An exact copy of every entry is needed, with the images left out.

(Coordinate-based change listings)
☆ ☆ ☆ ☆ ☆ ☆ ☆

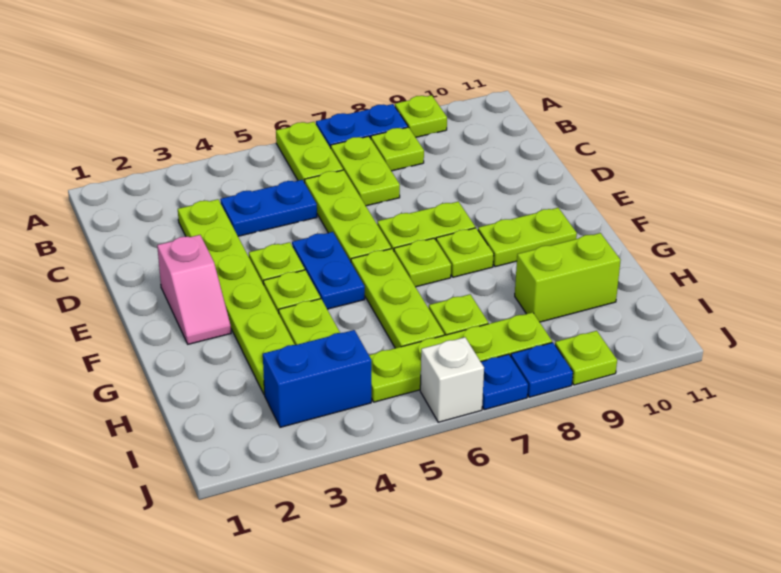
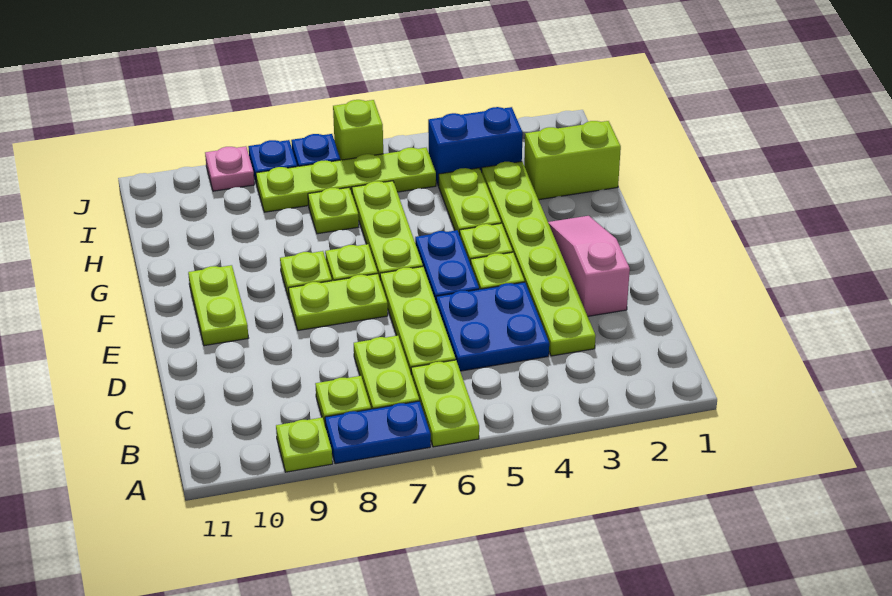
blue 1x2 plate [220,180,317,236] -> blue 2x2 plate [436,282,549,371]
pink 1x2 slope [157,235,231,344] -> pink 1x3 slope [548,216,630,316]
lime 1x2 plate [478,208,577,267] -> lime 1x2 plate turned to [188,265,248,346]
lime 1x2 brick [515,233,621,322] -> lime 1x2 brick moved to [524,121,621,200]
white 1x1 brick [420,337,484,422] -> lime 1x1 brick [333,100,383,160]
lime 1x1 plate [555,331,617,385] -> pink 1x1 plate [205,146,254,191]

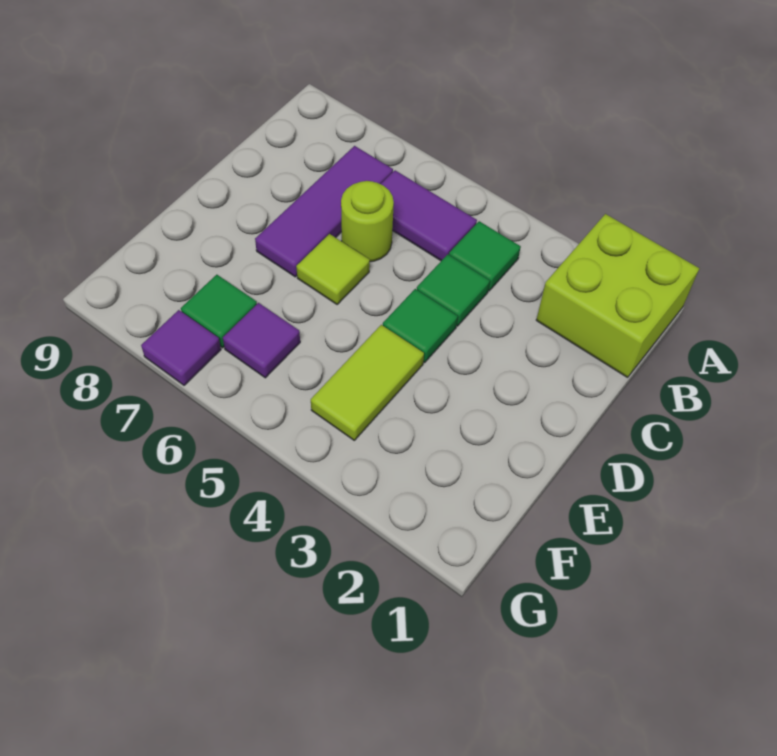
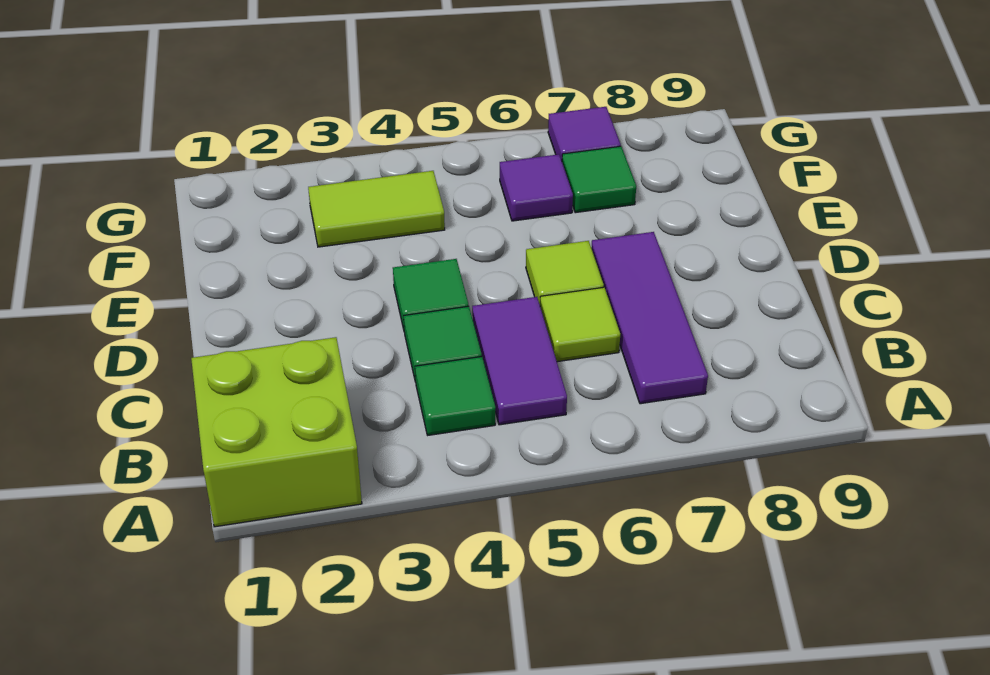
purple 1x2 tile [381,170,477,261] -> purple 1x2 tile turned to [472,297,567,425]
lime 1x1 round brick [341,181,394,262] -> lime 1x1 tile [540,287,620,362]
lime 1x2 tile [311,325,424,440] -> lime 1x2 tile turned to [308,171,445,247]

☆ ☆ ☆ ☆ ☆ ☆ ☆

> _TASK RESULT_:
blue 1x2 plate [220,180,317,236] -> blue 2x2 plate [436,282,549,371]
pink 1x2 slope [157,235,231,344] -> pink 1x3 slope [548,216,630,316]
lime 1x2 plate [478,208,577,267] -> lime 1x2 plate turned to [188,265,248,346]
lime 1x2 brick [515,233,621,322] -> lime 1x2 brick moved to [524,121,621,200]
white 1x1 brick [420,337,484,422] -> lime 1x1 brick [333,100,383,160]
lime 1x1 plate [555,331,617,385] -> pink 1x1 plate [205,146,254,191]

purple 1x2 tile [381,170,477,261] -> purple 1x2 tile turned to [472,297,567,425]
lime 1x1 round brick [341,181,394,262] -> lime 1x1 tile [540,287,620,362]
lime 1x2 tile [311,325,424,440] -> lime 1x2 tile turned to [308,171,445,247]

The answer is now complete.